### AIM OF THE TASK
The expected output is an exact copy of each line from the line with "green square: (724, 179)" through the end of the data below, with no pictures in it.

Dataset excerpts:
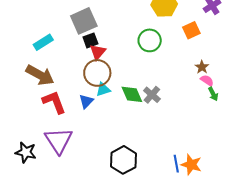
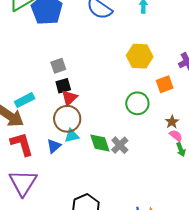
gray square: (84, 21) -> (58, 66), size x0.6
green circle: (150, 40) -> (137, 103), moved
cyan rectangle: (43, 42) -> (25, 100), moved

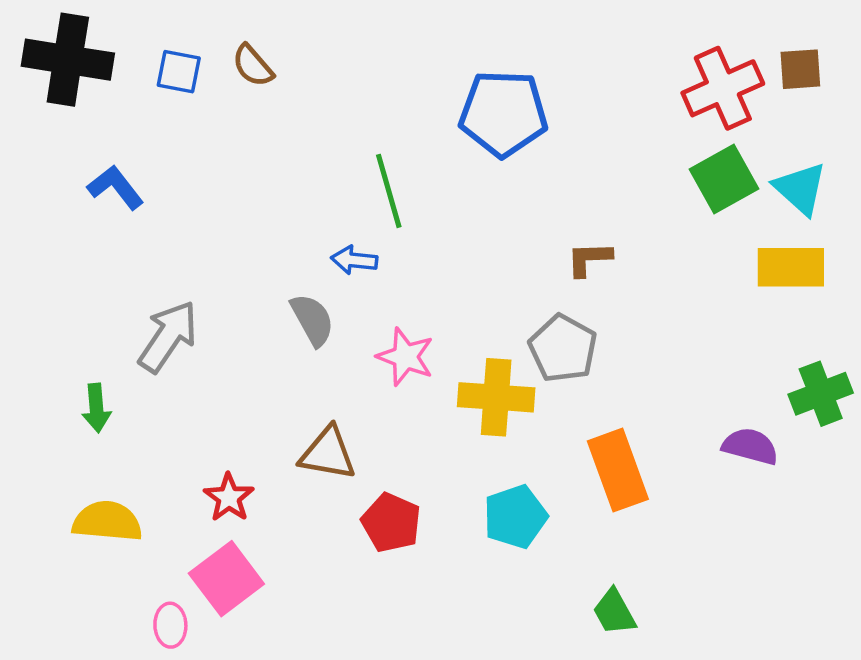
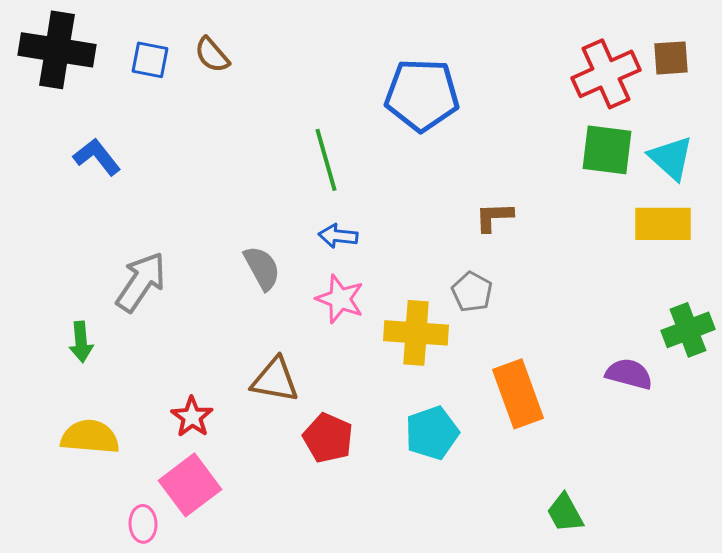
green square: (724, 179) -> (607, 150), turned 36
blue arrow: (354, 260) -> (338, 236), moved
gray pentagon: (563, 348) -> (472, 292), size x0.7
green trapezoid: (614, 612) -> (565, 513), moved

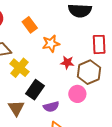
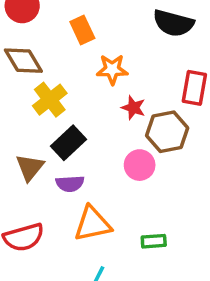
purple semicircle: (51, 107) -> (70, 184), moved

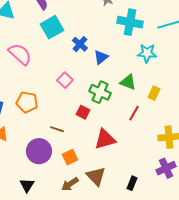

### RESULT
green square: (724, 179) -> (607, 150), turned 36
blue arrow: (354, 260) -> (338, 236), moved
gray pentagon: (563, 348) -> (472, 292), size x0.7
green trapezoid: (614, 612) -> (565, 513), moved

purple semicircle: (51, 107) -> (70, 184), moved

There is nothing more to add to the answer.